Coordinate-based change listings:
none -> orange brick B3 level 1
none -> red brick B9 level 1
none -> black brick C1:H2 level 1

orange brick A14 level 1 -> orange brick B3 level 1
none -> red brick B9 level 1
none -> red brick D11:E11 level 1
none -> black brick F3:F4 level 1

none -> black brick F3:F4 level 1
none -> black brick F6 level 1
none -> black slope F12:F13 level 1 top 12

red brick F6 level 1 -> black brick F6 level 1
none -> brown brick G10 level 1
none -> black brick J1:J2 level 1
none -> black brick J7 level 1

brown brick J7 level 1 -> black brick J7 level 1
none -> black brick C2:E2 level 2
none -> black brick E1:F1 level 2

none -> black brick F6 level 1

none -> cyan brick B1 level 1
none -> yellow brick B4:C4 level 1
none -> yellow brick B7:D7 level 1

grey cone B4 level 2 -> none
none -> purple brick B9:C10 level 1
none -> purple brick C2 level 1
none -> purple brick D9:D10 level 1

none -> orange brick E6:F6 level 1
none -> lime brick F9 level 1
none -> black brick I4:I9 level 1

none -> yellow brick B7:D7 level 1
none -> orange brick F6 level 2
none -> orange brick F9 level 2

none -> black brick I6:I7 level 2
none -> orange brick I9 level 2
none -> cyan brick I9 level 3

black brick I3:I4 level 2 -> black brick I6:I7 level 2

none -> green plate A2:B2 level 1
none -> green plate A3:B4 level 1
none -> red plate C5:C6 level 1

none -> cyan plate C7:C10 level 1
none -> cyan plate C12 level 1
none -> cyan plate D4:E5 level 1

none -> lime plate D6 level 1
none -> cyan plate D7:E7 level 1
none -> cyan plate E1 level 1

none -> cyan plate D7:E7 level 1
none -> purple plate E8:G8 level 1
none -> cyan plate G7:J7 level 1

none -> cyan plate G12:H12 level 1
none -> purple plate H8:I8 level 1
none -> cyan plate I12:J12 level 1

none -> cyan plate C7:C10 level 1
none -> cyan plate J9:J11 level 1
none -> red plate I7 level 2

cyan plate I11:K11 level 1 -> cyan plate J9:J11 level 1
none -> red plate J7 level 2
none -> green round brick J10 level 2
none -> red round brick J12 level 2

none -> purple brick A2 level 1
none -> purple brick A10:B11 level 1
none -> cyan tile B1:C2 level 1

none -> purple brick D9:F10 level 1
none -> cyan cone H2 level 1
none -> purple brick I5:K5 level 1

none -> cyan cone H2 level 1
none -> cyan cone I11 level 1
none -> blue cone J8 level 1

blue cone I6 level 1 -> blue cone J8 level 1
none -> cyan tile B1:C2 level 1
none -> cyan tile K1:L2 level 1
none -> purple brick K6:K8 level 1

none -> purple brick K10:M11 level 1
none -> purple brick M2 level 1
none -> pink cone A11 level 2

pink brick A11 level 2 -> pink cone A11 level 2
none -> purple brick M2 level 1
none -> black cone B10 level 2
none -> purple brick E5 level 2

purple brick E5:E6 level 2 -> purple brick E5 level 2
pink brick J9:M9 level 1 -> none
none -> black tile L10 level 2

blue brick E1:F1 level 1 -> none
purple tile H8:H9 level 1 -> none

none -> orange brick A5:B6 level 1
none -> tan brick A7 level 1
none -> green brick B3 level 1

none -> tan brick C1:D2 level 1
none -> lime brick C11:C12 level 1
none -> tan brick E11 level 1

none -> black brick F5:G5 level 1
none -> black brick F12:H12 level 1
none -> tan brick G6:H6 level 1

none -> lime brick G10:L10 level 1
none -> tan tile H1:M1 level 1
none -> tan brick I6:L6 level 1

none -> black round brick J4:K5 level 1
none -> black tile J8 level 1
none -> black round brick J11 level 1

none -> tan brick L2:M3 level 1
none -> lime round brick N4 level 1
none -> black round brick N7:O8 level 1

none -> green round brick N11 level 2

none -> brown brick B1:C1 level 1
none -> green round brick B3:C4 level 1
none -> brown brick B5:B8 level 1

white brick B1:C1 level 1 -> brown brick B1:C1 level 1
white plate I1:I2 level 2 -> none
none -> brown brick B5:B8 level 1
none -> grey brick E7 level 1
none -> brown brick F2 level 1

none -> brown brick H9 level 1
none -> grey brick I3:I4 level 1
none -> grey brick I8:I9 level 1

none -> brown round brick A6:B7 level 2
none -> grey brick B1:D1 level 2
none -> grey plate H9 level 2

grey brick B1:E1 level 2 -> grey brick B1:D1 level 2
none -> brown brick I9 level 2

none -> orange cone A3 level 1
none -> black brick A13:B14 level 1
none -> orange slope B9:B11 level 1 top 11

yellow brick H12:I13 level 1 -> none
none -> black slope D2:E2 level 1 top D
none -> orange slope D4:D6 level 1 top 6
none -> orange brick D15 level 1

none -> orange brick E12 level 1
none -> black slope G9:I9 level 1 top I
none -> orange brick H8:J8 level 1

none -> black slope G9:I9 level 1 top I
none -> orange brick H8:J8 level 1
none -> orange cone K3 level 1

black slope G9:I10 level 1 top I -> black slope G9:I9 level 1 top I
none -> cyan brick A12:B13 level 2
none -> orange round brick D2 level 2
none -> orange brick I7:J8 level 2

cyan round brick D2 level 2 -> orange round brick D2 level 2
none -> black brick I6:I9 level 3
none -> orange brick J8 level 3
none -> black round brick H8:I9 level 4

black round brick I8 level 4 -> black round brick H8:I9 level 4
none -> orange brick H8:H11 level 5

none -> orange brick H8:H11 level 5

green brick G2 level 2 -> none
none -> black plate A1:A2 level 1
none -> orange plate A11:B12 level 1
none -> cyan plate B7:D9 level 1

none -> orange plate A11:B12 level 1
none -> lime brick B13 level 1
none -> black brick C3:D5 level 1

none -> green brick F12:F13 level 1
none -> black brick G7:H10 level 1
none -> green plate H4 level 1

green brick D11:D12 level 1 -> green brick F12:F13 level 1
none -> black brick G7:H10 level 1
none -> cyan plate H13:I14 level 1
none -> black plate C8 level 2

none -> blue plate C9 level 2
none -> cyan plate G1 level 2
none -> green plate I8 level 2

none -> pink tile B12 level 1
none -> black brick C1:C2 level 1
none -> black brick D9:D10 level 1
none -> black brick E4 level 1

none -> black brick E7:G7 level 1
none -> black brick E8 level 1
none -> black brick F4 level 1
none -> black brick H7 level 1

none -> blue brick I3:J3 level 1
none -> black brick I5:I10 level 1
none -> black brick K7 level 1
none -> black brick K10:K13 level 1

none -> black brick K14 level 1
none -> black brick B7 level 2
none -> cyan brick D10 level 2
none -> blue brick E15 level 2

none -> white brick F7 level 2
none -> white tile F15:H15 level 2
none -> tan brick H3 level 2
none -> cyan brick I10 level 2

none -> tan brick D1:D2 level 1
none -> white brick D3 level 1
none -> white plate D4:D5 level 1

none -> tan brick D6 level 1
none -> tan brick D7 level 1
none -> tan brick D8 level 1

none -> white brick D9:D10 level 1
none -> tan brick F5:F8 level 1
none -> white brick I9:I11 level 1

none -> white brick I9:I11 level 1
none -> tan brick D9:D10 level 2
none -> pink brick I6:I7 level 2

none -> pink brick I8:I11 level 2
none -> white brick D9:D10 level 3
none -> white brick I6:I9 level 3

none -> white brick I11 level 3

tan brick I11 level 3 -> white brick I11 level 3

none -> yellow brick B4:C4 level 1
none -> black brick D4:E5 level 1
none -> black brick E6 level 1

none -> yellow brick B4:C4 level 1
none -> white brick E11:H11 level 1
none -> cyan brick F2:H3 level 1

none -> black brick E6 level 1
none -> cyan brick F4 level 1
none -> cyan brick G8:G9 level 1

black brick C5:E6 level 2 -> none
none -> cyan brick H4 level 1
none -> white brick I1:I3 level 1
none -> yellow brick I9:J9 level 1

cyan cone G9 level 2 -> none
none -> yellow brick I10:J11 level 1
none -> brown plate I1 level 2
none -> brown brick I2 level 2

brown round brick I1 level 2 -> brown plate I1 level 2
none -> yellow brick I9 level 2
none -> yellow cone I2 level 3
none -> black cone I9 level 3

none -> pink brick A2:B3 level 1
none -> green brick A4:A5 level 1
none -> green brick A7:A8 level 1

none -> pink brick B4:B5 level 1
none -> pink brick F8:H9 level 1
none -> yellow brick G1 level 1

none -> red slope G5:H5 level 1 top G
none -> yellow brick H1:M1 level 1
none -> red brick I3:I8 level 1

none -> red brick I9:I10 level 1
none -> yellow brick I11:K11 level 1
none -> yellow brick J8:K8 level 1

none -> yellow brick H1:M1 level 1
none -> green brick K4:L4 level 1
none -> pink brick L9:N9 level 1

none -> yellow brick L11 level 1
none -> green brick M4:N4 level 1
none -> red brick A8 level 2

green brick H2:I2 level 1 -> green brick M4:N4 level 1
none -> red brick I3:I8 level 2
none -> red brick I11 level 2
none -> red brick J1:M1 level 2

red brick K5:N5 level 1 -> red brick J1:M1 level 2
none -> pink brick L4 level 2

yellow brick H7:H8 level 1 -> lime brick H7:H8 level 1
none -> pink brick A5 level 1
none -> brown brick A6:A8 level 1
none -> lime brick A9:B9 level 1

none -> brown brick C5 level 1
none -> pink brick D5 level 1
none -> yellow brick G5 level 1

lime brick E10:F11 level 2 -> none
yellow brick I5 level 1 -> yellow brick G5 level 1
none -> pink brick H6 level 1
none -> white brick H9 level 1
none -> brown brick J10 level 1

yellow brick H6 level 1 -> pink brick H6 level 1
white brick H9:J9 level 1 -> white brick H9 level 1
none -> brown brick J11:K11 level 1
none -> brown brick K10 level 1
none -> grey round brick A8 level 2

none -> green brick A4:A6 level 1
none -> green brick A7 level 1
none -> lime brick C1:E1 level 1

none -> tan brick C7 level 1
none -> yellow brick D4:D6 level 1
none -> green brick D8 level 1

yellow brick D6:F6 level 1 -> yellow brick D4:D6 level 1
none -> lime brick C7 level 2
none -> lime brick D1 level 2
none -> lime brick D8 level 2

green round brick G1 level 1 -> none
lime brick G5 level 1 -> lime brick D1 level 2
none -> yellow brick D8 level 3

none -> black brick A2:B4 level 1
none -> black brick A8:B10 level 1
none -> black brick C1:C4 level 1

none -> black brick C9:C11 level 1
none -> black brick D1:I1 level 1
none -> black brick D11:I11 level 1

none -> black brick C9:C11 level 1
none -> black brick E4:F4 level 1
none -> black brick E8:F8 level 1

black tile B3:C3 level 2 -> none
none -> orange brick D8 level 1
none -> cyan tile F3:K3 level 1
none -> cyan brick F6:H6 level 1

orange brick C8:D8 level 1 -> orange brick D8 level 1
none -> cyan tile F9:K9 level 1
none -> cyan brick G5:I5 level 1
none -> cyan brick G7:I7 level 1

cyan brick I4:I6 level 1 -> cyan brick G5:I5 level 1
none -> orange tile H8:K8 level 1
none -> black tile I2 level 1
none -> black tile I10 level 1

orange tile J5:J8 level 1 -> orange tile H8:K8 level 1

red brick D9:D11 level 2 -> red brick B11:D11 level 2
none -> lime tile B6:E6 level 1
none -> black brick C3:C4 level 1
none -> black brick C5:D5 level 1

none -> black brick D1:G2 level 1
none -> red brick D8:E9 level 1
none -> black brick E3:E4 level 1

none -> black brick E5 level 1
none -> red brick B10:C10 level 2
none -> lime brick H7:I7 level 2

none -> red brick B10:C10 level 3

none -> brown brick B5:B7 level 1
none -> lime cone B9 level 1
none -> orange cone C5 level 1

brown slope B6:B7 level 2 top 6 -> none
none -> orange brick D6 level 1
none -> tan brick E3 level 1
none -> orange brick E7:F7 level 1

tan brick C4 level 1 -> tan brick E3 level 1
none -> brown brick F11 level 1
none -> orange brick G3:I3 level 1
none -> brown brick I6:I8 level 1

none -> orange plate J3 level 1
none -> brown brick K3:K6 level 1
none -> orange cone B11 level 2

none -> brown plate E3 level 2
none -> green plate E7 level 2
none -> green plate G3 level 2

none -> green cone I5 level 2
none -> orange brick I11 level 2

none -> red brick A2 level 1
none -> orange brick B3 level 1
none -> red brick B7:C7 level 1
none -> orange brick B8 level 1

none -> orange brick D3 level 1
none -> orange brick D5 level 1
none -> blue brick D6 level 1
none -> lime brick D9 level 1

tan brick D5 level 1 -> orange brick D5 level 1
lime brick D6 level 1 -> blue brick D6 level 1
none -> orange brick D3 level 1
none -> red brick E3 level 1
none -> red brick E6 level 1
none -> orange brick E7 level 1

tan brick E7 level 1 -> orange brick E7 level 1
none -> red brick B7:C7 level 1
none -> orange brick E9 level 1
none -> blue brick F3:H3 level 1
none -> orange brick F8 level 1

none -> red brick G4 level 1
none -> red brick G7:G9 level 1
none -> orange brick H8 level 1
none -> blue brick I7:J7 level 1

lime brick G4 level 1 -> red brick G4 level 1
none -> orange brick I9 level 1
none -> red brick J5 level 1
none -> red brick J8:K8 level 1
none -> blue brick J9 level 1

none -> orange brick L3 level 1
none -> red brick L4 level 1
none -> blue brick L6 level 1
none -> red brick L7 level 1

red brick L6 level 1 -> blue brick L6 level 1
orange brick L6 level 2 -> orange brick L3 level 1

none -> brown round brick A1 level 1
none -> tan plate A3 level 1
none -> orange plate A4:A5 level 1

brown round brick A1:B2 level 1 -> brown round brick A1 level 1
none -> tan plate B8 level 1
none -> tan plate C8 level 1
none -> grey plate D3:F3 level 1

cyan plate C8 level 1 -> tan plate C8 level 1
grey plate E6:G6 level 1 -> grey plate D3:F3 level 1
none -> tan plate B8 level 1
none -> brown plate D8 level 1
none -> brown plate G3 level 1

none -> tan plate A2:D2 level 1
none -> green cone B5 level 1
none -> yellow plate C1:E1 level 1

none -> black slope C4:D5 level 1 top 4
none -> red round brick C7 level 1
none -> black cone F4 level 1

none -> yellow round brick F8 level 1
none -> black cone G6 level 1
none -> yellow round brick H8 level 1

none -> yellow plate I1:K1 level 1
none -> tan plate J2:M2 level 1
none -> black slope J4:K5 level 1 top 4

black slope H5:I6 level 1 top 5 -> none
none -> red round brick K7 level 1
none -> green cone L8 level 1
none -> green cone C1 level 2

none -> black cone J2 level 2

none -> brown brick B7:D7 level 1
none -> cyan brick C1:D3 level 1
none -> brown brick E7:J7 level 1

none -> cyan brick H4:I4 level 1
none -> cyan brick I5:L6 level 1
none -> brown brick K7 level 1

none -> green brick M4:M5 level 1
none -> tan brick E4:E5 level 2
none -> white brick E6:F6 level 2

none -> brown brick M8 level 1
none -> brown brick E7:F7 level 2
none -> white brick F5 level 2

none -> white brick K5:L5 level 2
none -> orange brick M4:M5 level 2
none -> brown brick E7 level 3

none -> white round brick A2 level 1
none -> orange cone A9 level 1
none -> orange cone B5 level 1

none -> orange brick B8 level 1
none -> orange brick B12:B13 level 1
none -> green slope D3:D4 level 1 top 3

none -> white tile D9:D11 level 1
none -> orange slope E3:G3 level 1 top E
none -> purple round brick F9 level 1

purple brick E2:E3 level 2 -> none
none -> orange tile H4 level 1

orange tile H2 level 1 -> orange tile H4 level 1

◆ Exercise prompt
Only the lines above from the line containing "none -> cyan brick G5:I5 level 1" through the line containing "none -> orange cone C5 level 1" should be retyped, exactly and with both ends included.

◆ Solution to this problem
none -> cyan brick G5:I5 level 1
none -> cyan brick G7:I7 level 1

cyan brick I4:I6 level 1 -> cyan brick G5:I5 level 1
none -> orange tile H8:K8 level 1
none -> black tile I2 level 1
none -> black tile I10 level 1

orange tile J5:J8 level 1 -> orange tile H8:K8 level 1

red brick D9:D11 level 2 -> red brick B11:D11 level 2
none -> lime tile B6:E6 level 1
none -> black brick C3:C4 level 1
none -> black brick C5:D5 level 1

none -> black brick D1:G2 level 1
none -> red brick D8:E9 level 1
none -> black brick E3:E4 level 1

none -> black brick E5 level 1
none -> red brick B10:C10 level 2
none -> lime brick H7:I7 level 2

none -> red brick B10:C10 level 3

none -> brown brick B5:B7 level 1
none -> lime cone B9 level 1
none -> orange cone C5 level 1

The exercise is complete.